EXERCISE DESCRIPTION ▸
A copy is needed of each line in the records that has the word "left".

RECORDS PROVIDED START

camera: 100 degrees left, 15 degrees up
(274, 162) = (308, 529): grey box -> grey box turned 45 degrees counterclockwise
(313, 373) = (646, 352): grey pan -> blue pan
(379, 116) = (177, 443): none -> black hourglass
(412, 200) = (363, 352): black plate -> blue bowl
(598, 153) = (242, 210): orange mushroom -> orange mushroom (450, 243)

RECORDS PROVIDED END
RECORDS PROVIDED START

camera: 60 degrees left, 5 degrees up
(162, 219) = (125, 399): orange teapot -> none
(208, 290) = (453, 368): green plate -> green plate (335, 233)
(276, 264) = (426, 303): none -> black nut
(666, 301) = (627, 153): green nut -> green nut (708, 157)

RECORDS PROVIDED END
RECORDS PROVIDED START

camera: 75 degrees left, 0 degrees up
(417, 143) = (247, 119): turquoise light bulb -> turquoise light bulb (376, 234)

RECORDS PROVIDED END

ANSWER SPACE ▸
camera: 100 degrees left, 15 degrees up
camera: 60 degrees left, 5 degrees up
camera: 75 degrees left, 0 degrees up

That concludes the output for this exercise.